Input ▸
☆ ☆ ☆ ☆ ☆
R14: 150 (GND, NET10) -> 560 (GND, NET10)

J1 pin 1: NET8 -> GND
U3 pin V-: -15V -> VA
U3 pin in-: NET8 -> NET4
☆ ☆ ☆ ☆ ☆
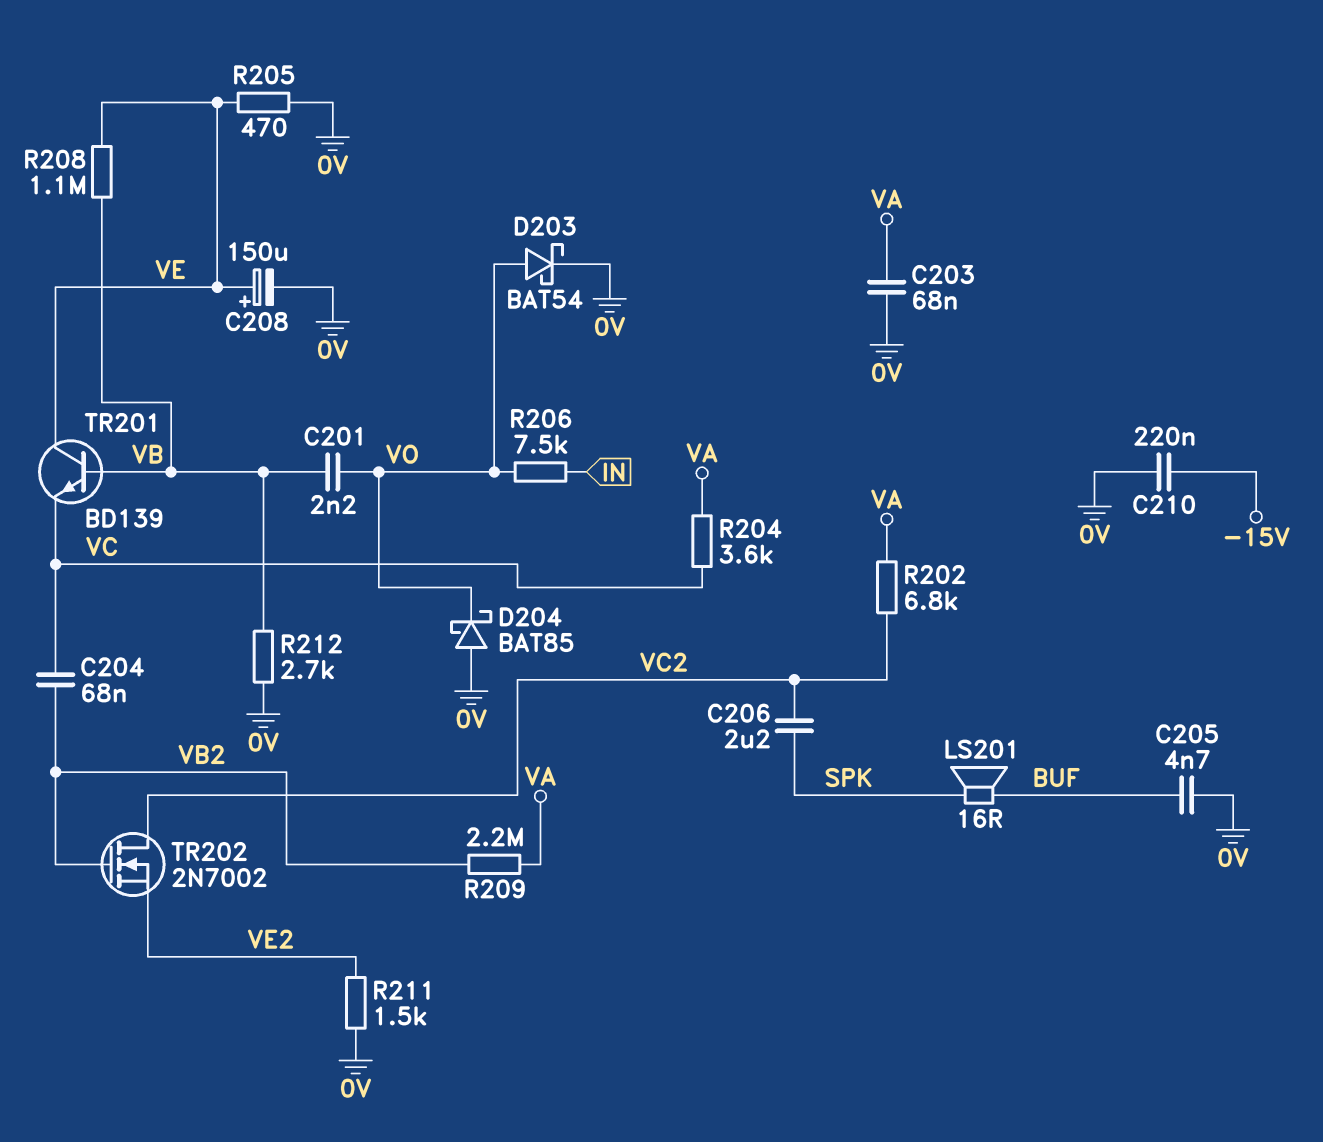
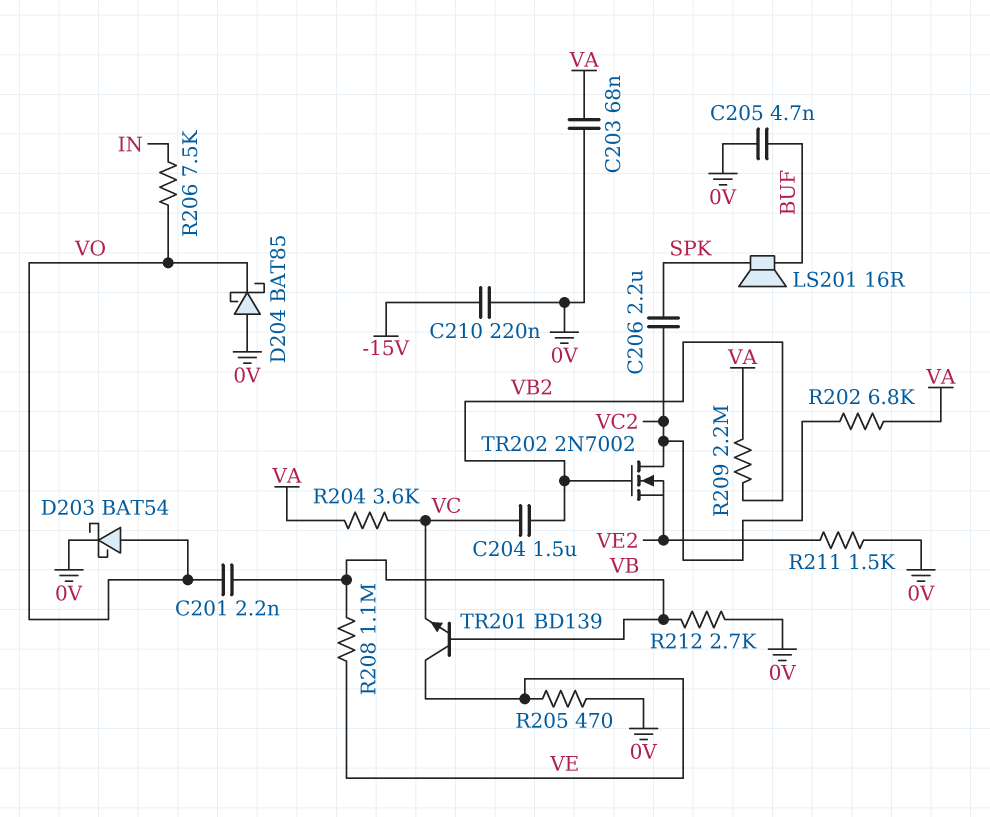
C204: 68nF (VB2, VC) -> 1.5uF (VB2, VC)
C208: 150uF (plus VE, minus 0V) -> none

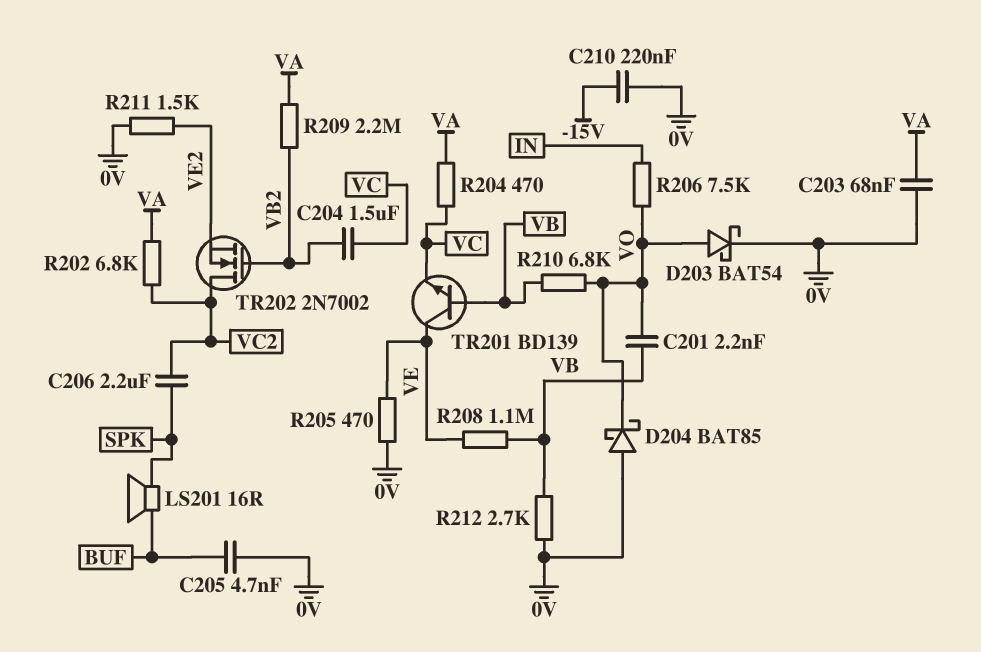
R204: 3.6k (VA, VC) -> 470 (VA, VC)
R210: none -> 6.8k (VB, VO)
☆ ☆ ☆ ☆ ☆
Every line with "none" in it should be copied from the entries above.

Answer to this task ▸
C208: 150uF (plus VE, minus 0V) -> none
R210: none -> 6.8k (VB, VO)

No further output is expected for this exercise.